Work request
The output should be every line below, retyped exactly, with no images.

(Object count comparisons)
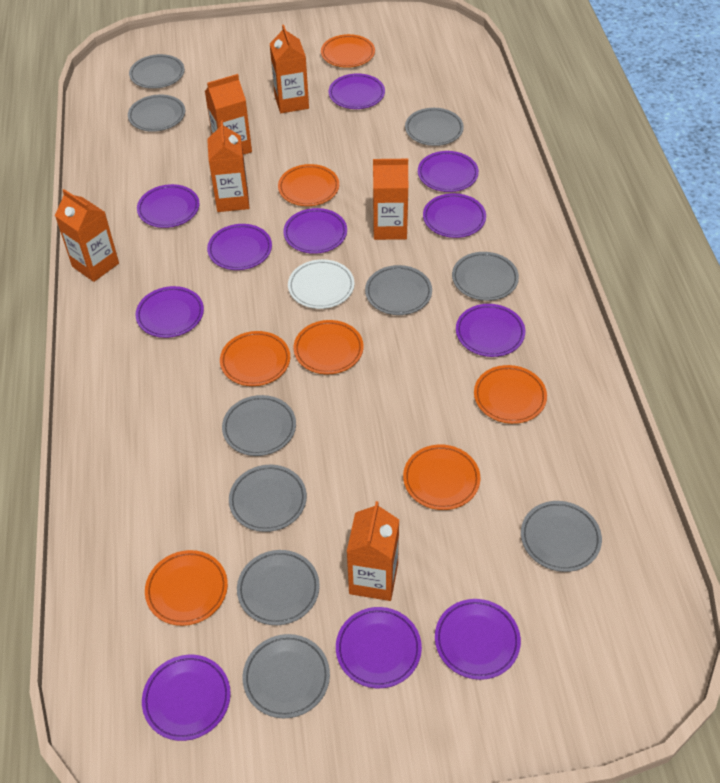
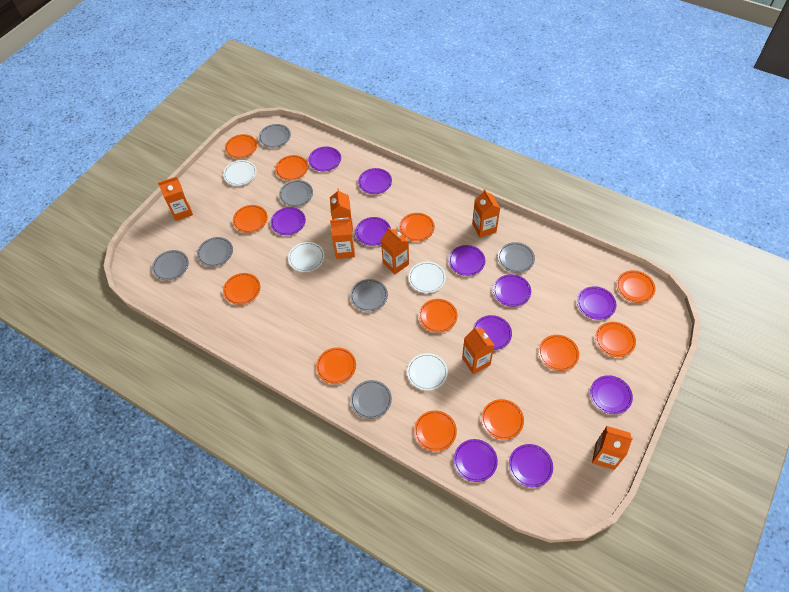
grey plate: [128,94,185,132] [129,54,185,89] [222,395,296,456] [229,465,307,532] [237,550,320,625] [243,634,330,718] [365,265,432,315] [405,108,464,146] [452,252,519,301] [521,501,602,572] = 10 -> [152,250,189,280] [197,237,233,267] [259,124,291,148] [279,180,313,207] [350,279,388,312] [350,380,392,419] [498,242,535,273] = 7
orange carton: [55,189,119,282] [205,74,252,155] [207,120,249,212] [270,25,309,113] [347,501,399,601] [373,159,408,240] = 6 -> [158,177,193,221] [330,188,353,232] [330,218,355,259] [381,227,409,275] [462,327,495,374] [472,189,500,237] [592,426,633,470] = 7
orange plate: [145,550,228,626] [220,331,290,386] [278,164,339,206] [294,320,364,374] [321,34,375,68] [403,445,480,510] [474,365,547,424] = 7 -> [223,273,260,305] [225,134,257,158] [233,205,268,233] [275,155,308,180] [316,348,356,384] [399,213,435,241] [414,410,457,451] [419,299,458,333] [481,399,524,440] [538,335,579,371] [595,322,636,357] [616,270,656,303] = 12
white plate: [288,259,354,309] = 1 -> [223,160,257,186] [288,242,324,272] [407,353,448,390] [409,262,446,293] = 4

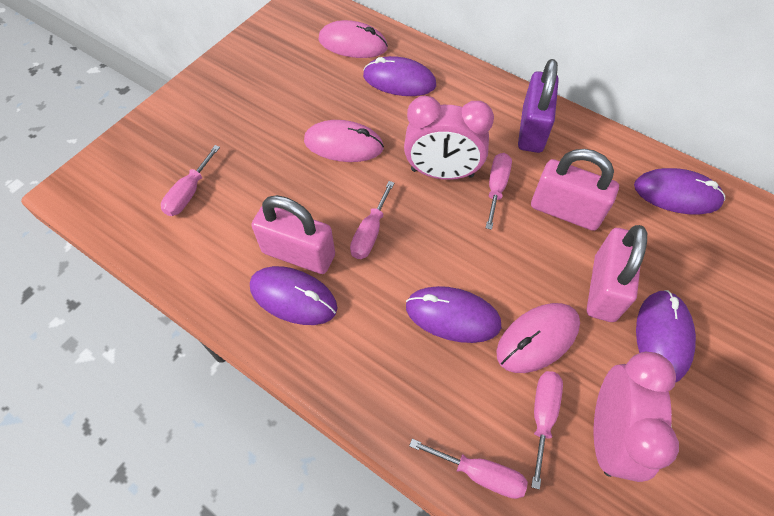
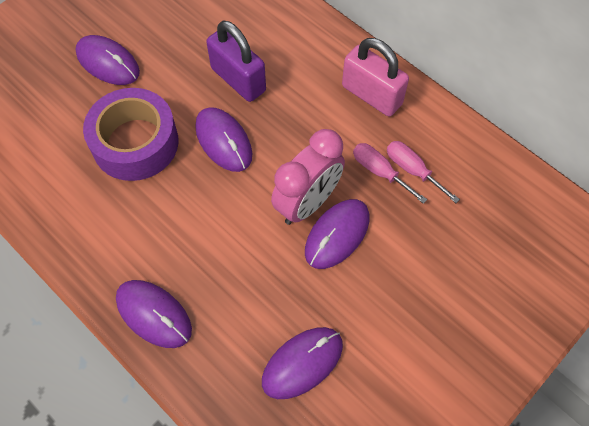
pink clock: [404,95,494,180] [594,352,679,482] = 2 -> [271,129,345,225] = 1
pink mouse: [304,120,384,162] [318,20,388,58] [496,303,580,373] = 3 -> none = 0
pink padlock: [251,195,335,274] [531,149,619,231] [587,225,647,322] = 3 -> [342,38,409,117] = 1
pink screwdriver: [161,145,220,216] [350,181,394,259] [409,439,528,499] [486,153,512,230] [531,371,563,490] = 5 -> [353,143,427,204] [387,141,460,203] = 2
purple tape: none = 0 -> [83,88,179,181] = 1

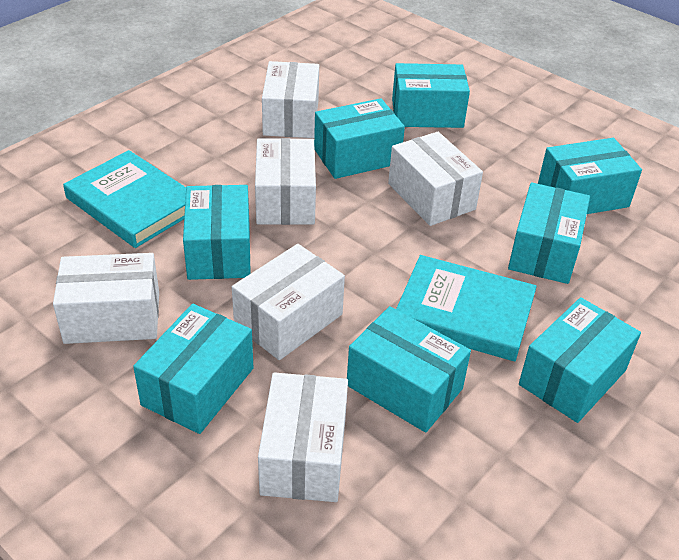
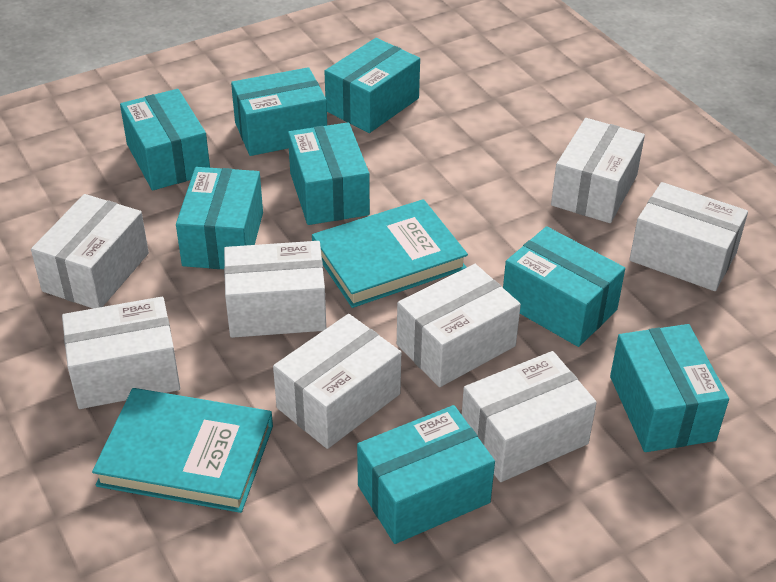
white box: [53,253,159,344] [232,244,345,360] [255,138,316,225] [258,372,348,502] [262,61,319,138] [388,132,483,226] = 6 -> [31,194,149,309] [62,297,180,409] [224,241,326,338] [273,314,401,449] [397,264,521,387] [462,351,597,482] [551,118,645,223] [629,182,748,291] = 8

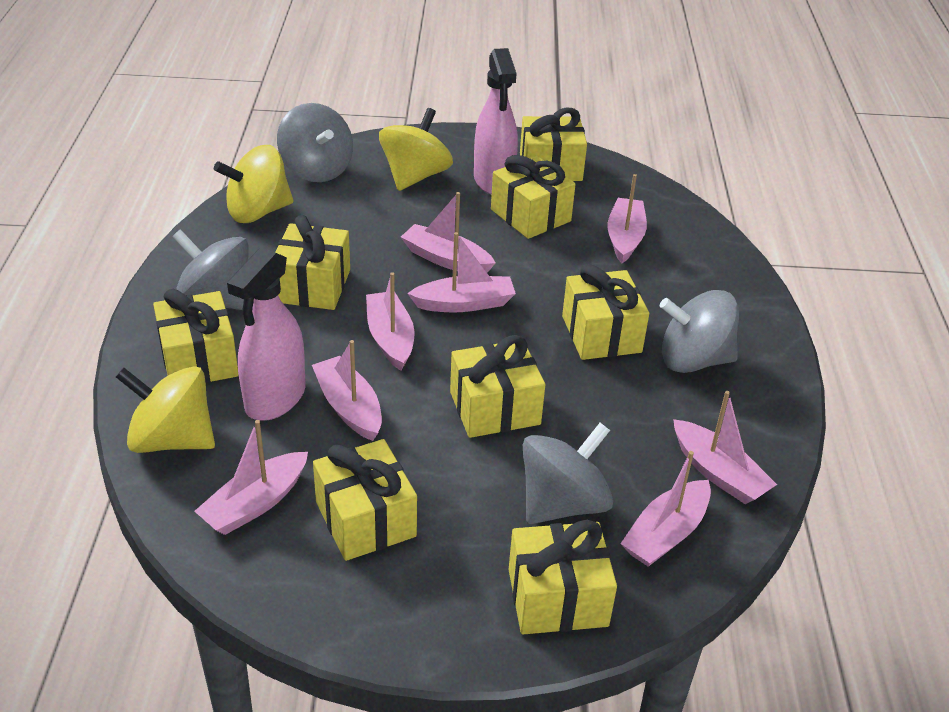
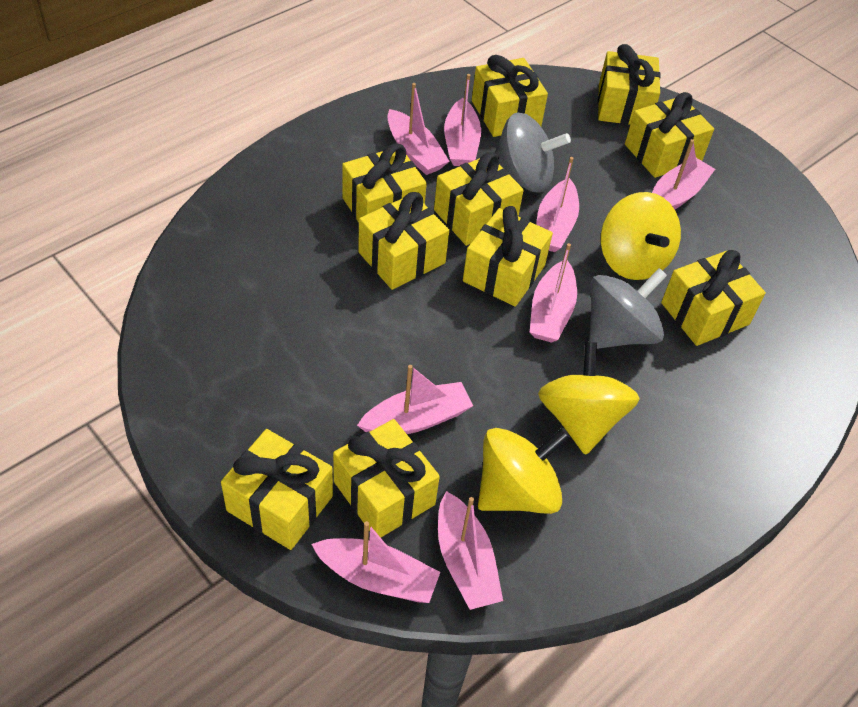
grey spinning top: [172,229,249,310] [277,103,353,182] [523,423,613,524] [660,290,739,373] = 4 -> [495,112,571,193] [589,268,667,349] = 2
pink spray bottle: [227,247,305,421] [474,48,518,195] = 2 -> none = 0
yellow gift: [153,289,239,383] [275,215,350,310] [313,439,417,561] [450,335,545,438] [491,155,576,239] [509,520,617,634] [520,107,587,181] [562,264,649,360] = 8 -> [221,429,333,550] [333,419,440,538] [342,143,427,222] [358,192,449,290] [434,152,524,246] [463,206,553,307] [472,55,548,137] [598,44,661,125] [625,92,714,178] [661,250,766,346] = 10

Answer for this exercise
grey plate: [128,94,185,132] [129,54,185,89] [222,395,296,456] [229,465,307,532] [237,550,320,625] [243,634,330,718] [365,265,432,315] [405,108,464,146] [452,252,519,301] [521,501,602,572] = 10 -> [152,250,189,280] [197,237,233,267] [259,124,291,148] [279,180,313,207] [350,279,388,312] [350,380,392,419] [498,242,535,273] = 7
orange carton: [55,189,119,282] [205,74,252,155] [207,120,249,212] [270,25,309,113] [347,501,399,601] [373,159,408,240] = 6 -> [158,177,193,221] [330,188,353,232] [330,218,355,259] [381,227,409,275] [462,327,495,374] [472,189,500,237] [592,426,633,470] = 7
orange plate: [145,550,228,626] [220,331,290,386] [278,164,339,206] [294,320,364,374] [321,34,375,68] [403,445,480,510] [474,365,547,424] = 7 -> [223,273,260,305] [225,134,257,158] [233,205,268,233] [275,155,308,180] [316,348,356,384] [399,213,435,241] [414,410,457,451] [419,299,458,333] [481,399,524,440] [538,335,579,371] [595,322,636,357] [616,270,656,303] = 12
white plate: [288,259,354,309] = 1 -> [223,160,257,186] [288,242,324,272] [407,353,448,390] [409,262,446,293] = 4

pink clock: [404,95,494,180] [594,352,679,482] = 2 -> [271,129,345,225] = 1
pink mouse: [304,120,384,162] [318,20,388,58] [496,303,580,373] = 3 -> none = 0
pink padlock: [251,195,335,274] [531,149,619,231] [587,225,647,322] = 3 -> [342,38,409,117] = 1
pink screwdriver: [161,145,220,216] [350,181,394,259] [409,439,528,499] [486,153,512,230] [531,371,563,490] = 5 -> [353,143,427,204] [387,141,460,203] = 2
purple tape: none = 0 -> [83,88,179,181] = 1

white box: [53,253,159,344] [232,244,345,360] [255,138,316,225] [258,372,348,502] [262,61,319,138] [388,132,483,226] = 6 -> [31,194,149,309] [62,297,180,409] [224,241,326,338] [273,314,401,449] [397,264,521,387] [462,351,597,482] [551,118,645,223] [629,182,748,291] = 8

grey spinning top: [172,229,249,310] [277,103,353,182] [523,423,613,524] [660,290,739,373] = 4 -> [495,112,571,193] [589,268,667,349] = 2
pink spray bottle: [227,247,305,421] [474,48,518,195] = 2 -> none = 0
yellow gift: [153,289,239,383] [275,215,350,310] [313,439,417,561] [450,335,545,438] [491,155,576,239] [509,520,617,634] [520,107,587,181] [562,264,649,360] = 8 -> [221,429,333,550] [333,419,440,538] [342,143,427,222] [358,192,449,290] [434,152,524,246] [463,206,553,307] [472,55,548,137] [598,44,661,125] [625,92,714,178] [661,250,766,346] = 10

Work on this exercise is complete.